_Directions for this task_. I'd like an exact copy of every line from the start of the entries below through the line containing "R5: none -> 1.5k (INV, LINE)", please.

Top of The records

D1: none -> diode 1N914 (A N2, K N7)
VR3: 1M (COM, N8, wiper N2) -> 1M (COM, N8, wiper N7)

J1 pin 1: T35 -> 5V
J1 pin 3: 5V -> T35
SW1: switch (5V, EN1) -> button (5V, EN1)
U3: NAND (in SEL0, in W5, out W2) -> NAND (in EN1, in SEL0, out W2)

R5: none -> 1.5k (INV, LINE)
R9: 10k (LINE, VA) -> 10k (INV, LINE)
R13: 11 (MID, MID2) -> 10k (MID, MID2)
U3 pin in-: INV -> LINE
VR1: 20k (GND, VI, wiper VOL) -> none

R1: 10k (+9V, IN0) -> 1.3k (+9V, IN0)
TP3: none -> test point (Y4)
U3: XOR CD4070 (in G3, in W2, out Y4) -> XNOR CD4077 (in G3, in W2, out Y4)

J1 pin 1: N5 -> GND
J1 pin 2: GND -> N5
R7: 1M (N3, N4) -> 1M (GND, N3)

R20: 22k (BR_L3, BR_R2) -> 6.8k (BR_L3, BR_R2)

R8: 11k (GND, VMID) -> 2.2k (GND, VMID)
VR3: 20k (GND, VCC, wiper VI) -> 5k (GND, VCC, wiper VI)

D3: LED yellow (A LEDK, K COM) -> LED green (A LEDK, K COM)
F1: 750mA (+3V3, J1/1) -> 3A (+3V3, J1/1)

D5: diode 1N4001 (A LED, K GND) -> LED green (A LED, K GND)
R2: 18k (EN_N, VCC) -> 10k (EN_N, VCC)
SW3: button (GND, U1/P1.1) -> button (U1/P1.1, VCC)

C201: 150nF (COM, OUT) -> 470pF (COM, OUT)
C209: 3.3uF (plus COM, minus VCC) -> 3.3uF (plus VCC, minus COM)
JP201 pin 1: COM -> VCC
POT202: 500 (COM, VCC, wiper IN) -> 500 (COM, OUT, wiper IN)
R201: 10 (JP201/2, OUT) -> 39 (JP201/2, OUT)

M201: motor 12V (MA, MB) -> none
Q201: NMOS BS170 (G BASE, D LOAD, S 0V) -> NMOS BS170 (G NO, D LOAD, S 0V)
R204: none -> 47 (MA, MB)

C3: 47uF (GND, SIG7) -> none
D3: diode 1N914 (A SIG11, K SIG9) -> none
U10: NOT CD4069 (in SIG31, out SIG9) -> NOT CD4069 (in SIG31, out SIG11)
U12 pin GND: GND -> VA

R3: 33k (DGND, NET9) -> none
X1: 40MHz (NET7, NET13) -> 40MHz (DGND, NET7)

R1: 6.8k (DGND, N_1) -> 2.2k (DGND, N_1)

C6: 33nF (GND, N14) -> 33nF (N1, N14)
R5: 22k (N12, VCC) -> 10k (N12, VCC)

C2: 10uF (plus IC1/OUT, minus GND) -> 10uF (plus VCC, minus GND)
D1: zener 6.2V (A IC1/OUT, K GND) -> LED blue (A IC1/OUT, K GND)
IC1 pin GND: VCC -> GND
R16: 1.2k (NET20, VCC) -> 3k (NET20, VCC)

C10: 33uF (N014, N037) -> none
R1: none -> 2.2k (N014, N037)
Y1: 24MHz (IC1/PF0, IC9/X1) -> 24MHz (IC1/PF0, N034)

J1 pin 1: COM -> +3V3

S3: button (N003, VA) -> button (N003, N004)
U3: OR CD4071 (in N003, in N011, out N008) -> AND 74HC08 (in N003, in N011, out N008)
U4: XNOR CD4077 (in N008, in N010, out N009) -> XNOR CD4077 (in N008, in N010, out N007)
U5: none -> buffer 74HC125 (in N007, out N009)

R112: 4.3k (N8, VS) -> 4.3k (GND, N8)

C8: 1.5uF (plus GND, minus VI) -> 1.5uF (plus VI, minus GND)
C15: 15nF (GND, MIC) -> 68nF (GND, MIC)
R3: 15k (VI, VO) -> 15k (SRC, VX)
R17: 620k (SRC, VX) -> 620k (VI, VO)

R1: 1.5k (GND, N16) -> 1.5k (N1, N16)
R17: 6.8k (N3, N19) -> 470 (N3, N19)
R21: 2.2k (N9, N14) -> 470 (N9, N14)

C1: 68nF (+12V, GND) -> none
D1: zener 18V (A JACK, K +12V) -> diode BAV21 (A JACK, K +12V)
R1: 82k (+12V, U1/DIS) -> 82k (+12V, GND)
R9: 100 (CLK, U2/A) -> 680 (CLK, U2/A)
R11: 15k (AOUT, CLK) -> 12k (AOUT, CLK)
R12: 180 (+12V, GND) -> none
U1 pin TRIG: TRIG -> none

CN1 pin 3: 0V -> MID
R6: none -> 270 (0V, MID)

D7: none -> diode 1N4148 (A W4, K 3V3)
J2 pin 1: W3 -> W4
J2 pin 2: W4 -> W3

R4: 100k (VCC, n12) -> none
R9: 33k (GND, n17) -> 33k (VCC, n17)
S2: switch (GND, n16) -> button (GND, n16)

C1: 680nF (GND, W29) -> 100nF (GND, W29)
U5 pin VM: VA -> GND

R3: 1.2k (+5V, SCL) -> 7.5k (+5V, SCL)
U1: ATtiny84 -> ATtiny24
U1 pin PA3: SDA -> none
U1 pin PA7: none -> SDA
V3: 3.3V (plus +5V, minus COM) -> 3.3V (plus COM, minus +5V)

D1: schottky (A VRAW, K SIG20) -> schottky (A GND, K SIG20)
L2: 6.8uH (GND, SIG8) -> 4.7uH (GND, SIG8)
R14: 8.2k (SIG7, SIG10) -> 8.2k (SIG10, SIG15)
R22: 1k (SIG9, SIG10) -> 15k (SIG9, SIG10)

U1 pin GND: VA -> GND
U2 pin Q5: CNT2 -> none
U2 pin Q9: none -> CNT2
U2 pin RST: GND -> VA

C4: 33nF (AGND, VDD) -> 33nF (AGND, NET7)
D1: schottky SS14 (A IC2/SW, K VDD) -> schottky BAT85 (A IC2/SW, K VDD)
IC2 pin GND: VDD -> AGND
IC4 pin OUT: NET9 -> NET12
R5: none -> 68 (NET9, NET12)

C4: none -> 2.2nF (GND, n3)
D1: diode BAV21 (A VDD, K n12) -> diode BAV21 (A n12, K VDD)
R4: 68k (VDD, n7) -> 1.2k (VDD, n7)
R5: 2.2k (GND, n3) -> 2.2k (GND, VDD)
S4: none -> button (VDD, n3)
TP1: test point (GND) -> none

Bottom of The records

_Response to this task_.
D1: none -> diode 1N914 (A N2, K N7)
VR3: 1M (COM, N8, wiper N2) -> 1M (COM, N8, wiper N7)

J1 pin 1: T35 -> 5V
J1 pin 3: 5V -> T35
SW1: switch (5V, EN1) -> button (5V, EN1)
U3: NAND (in SEL0, in W5, out W2) -> NAND (in EN1, in SEL0, out W2)

R5: none -> 1.5k (INV, LINE)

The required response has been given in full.